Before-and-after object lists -
........

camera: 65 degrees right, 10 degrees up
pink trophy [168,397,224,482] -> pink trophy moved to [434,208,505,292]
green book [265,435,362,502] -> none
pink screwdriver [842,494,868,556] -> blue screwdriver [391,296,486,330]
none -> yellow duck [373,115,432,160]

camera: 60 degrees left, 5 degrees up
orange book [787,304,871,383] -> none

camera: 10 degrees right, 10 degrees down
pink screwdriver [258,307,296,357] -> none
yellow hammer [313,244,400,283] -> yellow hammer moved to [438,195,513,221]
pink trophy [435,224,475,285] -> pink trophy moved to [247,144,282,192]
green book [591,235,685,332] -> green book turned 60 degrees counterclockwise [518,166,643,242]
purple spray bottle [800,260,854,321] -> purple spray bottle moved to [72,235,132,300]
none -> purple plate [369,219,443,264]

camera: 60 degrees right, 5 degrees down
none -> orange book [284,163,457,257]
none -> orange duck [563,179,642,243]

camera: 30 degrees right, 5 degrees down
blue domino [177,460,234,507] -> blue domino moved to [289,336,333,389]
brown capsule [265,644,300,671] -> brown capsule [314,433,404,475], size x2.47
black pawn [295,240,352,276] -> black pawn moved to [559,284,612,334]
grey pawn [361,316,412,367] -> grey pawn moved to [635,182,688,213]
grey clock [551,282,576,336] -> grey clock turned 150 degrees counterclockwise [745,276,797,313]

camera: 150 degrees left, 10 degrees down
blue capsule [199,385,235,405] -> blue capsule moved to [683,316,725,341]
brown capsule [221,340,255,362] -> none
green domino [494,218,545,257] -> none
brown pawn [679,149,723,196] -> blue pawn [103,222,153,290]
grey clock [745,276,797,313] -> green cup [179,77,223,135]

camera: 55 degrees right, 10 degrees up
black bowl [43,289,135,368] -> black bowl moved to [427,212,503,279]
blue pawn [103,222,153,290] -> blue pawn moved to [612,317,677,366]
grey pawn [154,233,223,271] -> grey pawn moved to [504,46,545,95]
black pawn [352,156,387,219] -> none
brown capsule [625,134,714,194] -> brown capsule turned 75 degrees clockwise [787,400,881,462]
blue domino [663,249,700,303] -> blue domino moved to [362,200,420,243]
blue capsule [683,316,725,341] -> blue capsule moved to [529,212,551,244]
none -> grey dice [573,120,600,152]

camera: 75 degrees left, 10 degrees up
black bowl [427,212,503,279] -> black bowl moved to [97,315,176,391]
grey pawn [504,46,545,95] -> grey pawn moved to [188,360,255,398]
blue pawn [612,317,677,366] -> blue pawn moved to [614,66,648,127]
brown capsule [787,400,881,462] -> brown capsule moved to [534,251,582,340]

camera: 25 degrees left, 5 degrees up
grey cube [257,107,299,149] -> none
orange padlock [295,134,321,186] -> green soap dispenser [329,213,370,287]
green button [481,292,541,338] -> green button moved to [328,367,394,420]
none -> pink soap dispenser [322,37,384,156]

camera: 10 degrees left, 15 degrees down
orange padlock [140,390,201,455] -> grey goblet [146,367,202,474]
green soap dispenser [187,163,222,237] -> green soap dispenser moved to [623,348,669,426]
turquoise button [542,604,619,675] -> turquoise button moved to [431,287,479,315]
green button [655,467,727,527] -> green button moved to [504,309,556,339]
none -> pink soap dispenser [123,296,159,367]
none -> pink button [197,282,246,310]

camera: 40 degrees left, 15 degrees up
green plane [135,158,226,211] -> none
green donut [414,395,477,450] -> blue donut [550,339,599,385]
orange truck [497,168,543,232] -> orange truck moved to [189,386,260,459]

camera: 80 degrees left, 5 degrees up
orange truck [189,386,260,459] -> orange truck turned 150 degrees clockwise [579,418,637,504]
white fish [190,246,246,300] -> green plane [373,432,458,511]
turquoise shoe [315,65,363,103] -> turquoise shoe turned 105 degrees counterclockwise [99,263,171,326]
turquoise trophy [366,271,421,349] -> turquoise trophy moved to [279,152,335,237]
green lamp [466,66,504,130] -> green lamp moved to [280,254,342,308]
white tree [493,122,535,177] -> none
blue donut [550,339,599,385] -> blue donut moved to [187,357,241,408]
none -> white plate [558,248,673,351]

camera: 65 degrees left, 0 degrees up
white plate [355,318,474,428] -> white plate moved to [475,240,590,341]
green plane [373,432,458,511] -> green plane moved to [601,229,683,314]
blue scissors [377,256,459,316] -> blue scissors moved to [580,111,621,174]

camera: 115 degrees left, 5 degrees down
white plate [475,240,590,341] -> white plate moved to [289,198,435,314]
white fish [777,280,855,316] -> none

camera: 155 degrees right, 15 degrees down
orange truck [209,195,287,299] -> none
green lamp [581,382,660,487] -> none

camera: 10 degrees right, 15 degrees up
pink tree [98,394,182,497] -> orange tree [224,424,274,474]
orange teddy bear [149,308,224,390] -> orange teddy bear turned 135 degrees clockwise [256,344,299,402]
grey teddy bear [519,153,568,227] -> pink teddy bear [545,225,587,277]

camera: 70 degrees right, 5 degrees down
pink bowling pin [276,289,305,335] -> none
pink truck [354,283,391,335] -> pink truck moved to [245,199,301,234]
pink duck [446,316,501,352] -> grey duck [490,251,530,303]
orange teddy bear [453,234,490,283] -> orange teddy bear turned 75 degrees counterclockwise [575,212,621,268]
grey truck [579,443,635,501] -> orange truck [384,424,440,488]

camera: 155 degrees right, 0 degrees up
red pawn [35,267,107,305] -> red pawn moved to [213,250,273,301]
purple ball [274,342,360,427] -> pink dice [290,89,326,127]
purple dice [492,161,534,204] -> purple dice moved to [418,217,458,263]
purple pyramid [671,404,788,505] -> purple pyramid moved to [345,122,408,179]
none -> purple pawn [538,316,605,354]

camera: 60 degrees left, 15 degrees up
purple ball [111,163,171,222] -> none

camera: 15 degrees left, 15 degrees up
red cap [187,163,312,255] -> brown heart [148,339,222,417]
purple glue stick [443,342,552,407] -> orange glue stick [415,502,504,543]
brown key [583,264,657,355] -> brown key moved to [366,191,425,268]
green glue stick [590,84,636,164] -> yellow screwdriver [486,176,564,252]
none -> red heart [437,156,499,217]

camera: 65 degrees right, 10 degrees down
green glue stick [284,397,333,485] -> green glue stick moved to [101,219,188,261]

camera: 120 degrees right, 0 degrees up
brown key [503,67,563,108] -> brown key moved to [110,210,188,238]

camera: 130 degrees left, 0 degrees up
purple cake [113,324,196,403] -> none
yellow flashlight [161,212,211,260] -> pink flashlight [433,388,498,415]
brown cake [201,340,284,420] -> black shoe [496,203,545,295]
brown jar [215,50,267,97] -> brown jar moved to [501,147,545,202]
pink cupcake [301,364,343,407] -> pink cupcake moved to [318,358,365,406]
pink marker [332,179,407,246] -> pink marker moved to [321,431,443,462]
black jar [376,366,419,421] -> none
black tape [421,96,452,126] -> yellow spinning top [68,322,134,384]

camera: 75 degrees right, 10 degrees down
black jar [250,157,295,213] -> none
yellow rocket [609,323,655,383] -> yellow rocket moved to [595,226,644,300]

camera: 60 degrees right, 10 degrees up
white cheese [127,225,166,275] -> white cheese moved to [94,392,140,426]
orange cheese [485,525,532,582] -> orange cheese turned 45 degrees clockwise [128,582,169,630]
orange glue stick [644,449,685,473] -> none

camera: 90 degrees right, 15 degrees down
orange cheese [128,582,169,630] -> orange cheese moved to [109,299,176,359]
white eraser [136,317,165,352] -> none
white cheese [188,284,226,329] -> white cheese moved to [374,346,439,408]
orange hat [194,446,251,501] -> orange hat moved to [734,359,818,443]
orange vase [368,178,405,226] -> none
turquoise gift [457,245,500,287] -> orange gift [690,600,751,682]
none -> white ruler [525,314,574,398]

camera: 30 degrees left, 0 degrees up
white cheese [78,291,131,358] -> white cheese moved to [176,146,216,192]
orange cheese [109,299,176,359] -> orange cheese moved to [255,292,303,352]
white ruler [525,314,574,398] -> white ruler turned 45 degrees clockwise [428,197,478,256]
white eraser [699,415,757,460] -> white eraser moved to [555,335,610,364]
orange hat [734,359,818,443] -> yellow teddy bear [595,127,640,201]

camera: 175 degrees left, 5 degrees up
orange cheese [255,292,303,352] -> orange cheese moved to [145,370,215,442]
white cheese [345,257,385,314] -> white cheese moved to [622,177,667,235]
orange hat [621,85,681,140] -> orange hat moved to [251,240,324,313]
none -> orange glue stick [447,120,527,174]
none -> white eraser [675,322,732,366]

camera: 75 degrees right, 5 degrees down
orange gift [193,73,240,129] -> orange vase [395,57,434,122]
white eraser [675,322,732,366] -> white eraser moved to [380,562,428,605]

........

What is needed -
Using only the entries above, output the line with "green button [481,292,541,338]", the line with "camera: 70 degrees right, 5 degrees down", and all lines between them, exactly as they stand.

Solution below -
green button [481,292,541,338] -> green button moved to [328,367,394,420]
none -> pink soap dispenser [322,37,384,156]

camera: 10 degrees left, 15 degrees down
orange padlock [140,390,201,455] -> grey goblet [146,367,202,474]
green soap dispenser [187,163,222,237] -> green soap dispenser moved to [623,348,669,426]
turquoise button [542,604,619,675] -> turquoise button moved to [431,287,479,315]
green button [655,467,727,527] -> green button moved to [504,309,556,339]
none -> pink soap dispenser [123,296,159,367]
none -> pink button [197,282,246,310]

camera: 40 degrees left, 15 degrees up
green plane [135,158,226,211] -> none
green donut [414,395,477,450] -> blue donut [550,339,599,385]
orange truck [497,168,543,232] -> orange truck moved to [189,386,260,459]

camera: 80 degrees left, 5 degrees up
orange truck [189,386,260,459] -> orange truck turned 150 degrees clockwise [579,418,637,504]
white fish [190,246,246,300] -> green plane [373,432,458,511]
turquoise shoe [315,65,363,103] -> turquoise shoe turned 105 degrees counterclockwise [99,263,171,326]
turquoise trophy [366,271,421,349] -> turquoise trophy moved to [279,152,335,237]
green lamp [466,66,504,130] -> green lamp moved to [280,254,342,308]
white tree [493,122,535,177] -> none
blue donut [550,339,599,385] -> blue donut moved to [187,357,241,408]
none -> white plate [558,248,673,351]

camera: 65 degrees left, 0 degrees up
white plate [355,318,474,428] -> white plate moved to [475,240,590,341]
green plane [373,432,458,511] -> green plane moved to [601,229,683,314]
blue scissors [377,256,459,316] -> blue scissors moved to [580,111,621,174]

camera: 115 degrees left, 5 degrees down
white plate [475,240,590,341] -> white plate moved to [289,198,435,314]
white fish [777,280,855,316] -> none

camera: 155 degrees right, 15 degrees down
orange truck [209,195,287,299] -> none
green lamp [581,382,660,487] -> none

camera: 10 degrees right, 15 degrees up
pink tree [98,394,182,497] -> orange tree [224,424,274,474]
orange teddy bear [149,308,224,390] -> orange teddy bear turned 135 degrees clockwise [256,344,299,402]
grey teddy bear [519,153,568,227] -> pink teddy bear [545,225,587,277]

camera: 70 degrees right, 5 degrees down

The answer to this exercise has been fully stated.